Data in this exercise —
---*---

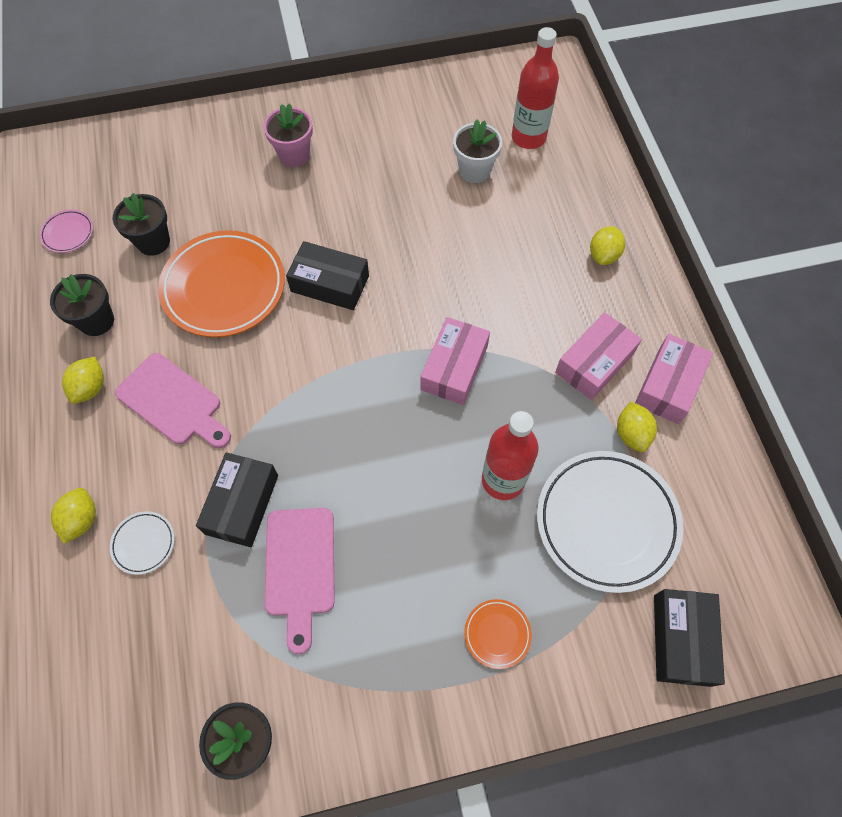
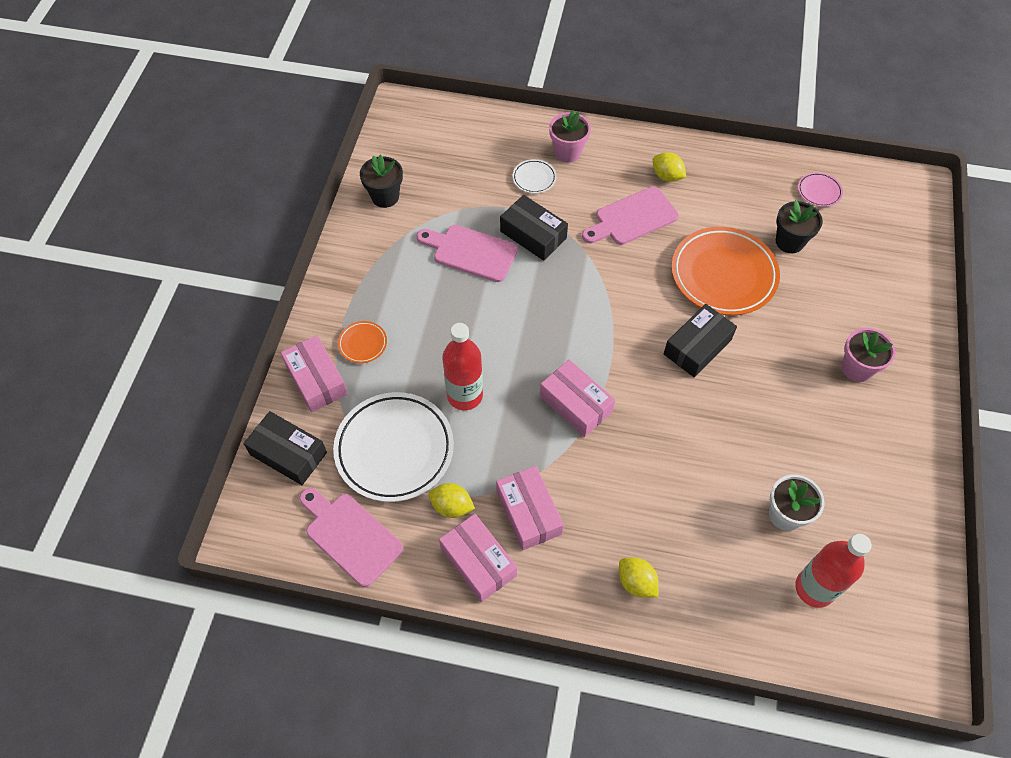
camera: 115 degrees right, 5 degrees down
(81, 520) = (567, 152): yellow lemon -> pink flower pot
(96, 321) = (724, 191): black flower pot -> none
(575, 664) = (316, 380): none -> pink box
(722, 516) = (350, 536): none -> pink cutting board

---*---

Nothing but the pictures should be left out when the listing above is transcribed.

camera: 115 degrees right, 5 degrees down
(81, 520) = (567, 152): yellow lemon -> pink flower pot
(96, 321) = (724, 191): black flower pot -> none
(575, 664) = (316, 380): none -> pink box
(722, 516) = (350, 536): none -> pink cutting board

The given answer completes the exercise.